_Instructions for the task:_ Find every line in the records below that contains the string "Violino" and copy each one. The match is case-sensitive.

_Information shown:_
-- begin --
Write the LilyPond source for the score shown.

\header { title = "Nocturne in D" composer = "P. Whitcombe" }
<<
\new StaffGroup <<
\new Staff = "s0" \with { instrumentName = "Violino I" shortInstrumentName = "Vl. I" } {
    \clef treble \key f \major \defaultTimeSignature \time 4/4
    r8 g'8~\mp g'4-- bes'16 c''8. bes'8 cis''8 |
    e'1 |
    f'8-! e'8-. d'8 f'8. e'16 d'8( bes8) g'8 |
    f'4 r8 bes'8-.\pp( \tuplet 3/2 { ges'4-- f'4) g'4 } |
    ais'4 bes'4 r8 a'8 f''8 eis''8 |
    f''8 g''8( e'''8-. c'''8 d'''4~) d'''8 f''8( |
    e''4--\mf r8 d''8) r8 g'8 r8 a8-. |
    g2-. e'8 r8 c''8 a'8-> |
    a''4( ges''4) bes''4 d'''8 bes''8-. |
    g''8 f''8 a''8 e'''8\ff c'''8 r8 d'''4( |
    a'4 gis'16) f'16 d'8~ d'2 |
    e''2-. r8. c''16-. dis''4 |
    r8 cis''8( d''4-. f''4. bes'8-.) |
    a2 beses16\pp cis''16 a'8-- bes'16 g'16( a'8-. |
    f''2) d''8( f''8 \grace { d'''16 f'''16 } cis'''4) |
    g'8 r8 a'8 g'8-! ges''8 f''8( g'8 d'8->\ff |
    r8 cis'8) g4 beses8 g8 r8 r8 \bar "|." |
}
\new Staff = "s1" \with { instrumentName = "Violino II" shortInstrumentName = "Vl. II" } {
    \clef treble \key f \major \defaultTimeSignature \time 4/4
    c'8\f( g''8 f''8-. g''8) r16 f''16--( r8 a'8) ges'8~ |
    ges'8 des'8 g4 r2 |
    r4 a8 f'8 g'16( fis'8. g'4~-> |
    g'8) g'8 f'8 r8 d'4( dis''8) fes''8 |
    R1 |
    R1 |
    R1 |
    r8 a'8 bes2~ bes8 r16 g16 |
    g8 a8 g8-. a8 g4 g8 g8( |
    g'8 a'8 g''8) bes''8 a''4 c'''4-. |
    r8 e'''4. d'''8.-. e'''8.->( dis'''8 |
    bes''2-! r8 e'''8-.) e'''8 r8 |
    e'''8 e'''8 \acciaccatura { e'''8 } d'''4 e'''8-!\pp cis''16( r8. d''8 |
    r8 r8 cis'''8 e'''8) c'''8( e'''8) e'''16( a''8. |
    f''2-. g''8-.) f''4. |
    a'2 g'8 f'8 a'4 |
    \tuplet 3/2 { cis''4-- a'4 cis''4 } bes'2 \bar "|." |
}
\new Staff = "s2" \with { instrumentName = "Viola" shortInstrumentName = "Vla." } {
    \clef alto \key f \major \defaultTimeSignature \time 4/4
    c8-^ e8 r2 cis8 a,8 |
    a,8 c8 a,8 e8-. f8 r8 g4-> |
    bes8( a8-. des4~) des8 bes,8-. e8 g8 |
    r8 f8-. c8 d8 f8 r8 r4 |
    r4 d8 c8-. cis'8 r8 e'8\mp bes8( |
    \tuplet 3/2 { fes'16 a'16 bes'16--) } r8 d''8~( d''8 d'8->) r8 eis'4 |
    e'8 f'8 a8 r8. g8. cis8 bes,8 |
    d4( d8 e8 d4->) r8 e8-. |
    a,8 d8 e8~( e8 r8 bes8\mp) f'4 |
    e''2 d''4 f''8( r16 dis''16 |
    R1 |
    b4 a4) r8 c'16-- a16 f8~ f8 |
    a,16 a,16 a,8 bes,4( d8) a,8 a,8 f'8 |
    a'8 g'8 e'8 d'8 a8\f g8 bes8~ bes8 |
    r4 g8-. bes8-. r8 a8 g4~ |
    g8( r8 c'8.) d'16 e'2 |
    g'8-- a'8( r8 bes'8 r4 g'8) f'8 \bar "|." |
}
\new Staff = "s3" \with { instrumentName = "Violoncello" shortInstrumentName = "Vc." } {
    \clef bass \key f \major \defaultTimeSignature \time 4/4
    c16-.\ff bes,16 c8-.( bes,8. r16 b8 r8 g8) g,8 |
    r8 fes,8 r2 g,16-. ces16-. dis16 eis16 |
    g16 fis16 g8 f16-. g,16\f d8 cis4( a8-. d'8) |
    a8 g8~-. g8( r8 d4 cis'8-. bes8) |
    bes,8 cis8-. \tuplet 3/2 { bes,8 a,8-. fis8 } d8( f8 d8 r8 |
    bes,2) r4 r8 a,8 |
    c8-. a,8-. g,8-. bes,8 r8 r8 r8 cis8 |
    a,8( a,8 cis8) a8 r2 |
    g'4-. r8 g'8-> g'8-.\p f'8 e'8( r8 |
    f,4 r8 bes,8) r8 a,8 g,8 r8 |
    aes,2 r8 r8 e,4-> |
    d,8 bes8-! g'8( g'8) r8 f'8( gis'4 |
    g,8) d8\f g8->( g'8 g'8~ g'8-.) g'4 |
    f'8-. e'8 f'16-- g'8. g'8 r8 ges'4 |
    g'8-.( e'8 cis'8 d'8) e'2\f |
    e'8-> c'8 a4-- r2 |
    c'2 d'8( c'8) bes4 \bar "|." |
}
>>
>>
-- end --
_Answer in full:_
\new Staff = "s0" \with { instrumentName = "Violino I" shortInstrumentName = "Vl. I" } {
\new Staff = "s1" \with { instrumentName = "Violino II" shortInstrumentName = "Vl. II" } {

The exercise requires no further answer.